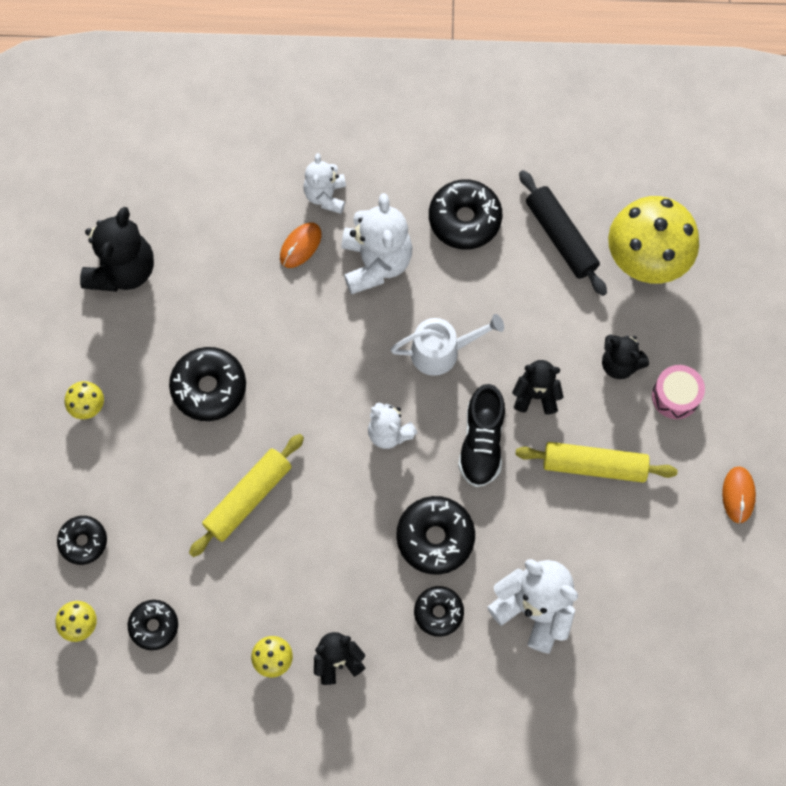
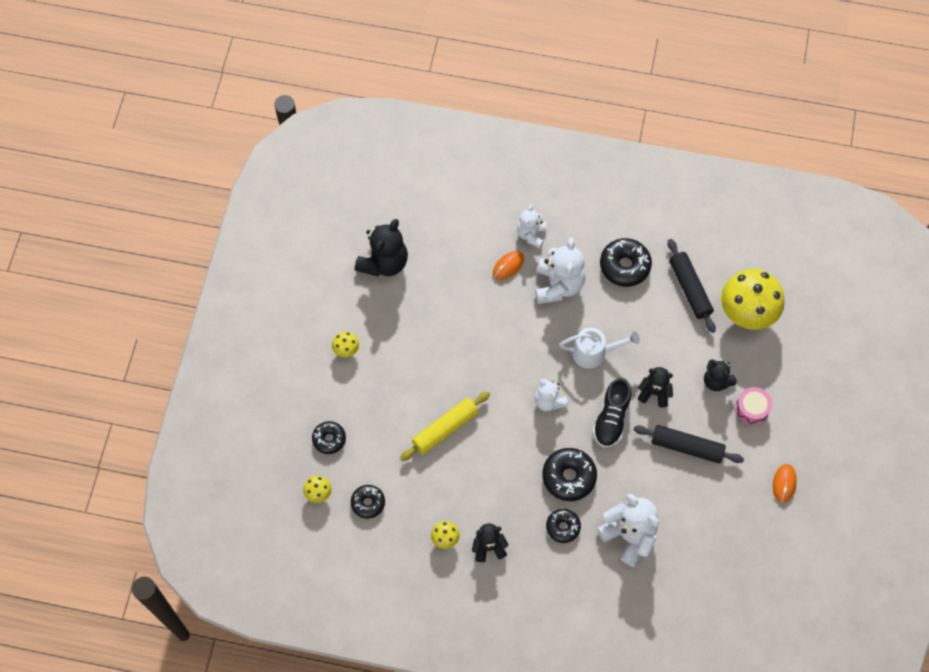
camera: 10 degrees right, 5 degrees down
black donut [169,347,246,421] -> none
yellow rolling pin [515,442,678,483] -> black rolling pin [634,425,744,464]

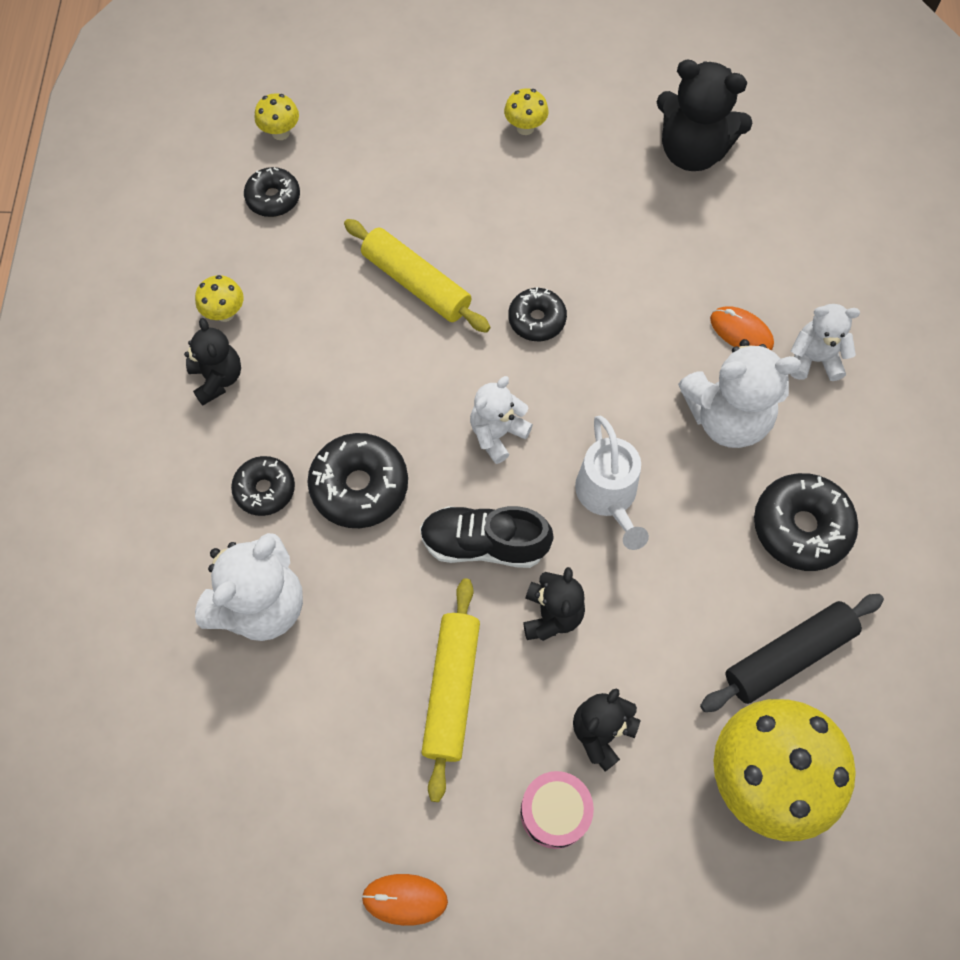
camera: 80 degrees right, 0 degrees up
black donut [312,421,346,454] -> black donut moved to [508,287,567,341]
black rolling pin [634,425,744,464] -> yellow rolling pin [421,578,480,802]

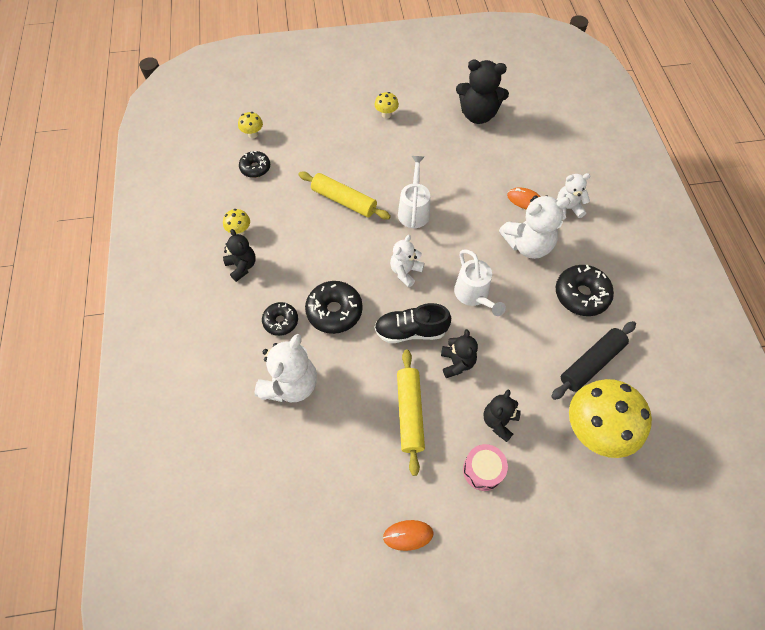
camera: 10 degrees left, 5 degrees down
black donut [508,287,567,341] -> white watering can [398,156,430,228]

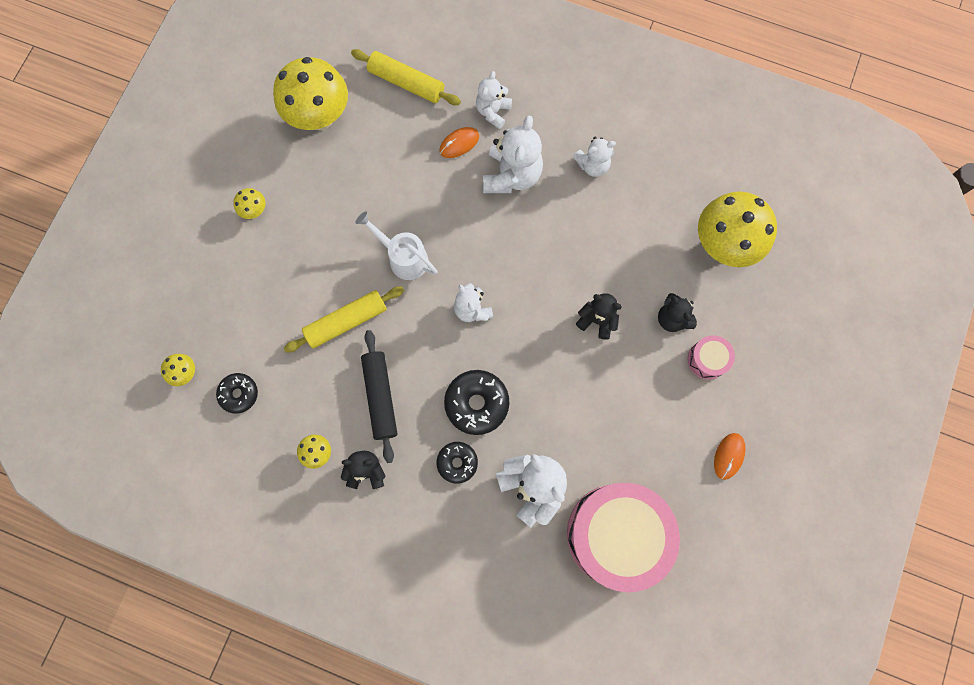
camera: 60 degrees left, 15 degrees up
black shoe [374,303,451,343] -> none
yellow rolling pin [397,350,425,476] -> yellow rolling pin moved to [351,49,461,105]
white watering can [454,249,506,316] -> none
black teddy bear [456,60,509,124] -> yellow mushroom [273,57,348,130]
black rolling pin [551,321,636,400] -> black rolling pin moved to [361,330,397,463]
black donut [556,265,614,316] -> white teddy bear [573,137,616,177]
none -> pink drum [567,483,680,592]

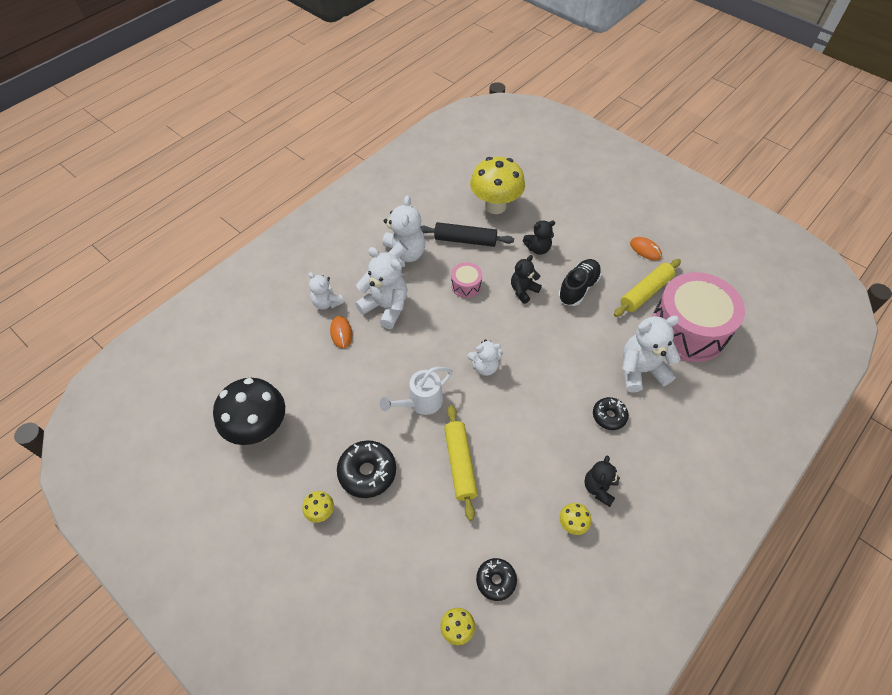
camera: 70 degrees left, 20 degrees down
yellow mushroom [273,57,348,130] -> black mushroom [213,378,285,445]
yellow rolling pin [351,49,461,105] -> yellow rolling pin moved to [614,259,681,317]
black rolling pin [361,330,397,463] -> black rolling pin moved to [420,222,514,247]
black donut [444,370,509,435] -> black donut moved to [337,440,396,498]
white teddy bear [573,137,616,177] -> white teddy bear [382,195,425,267], size x1.65
pink drum [688,335,735,380] -> pink drum moved to [451,262,482,298]
none -> black shoe [558,259,601,306]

**YOUR INSTRUCTIONS**: Please go through the data above and copy each line containing the word "donut".

**PROBLEM SOLUTION**:
black donut [169,347,246,421] -> none
black donut [312,421,346,454] -> black donut moved to [508,287,567,341]
black donut [508,287,567,341] -> white watering can [398,156,430,228]
black donut [556,265,614,316] -> white teddy bear [573,137,616,177]
black donut [444,370,509,435] -> black donut moved to [337,440,396,498]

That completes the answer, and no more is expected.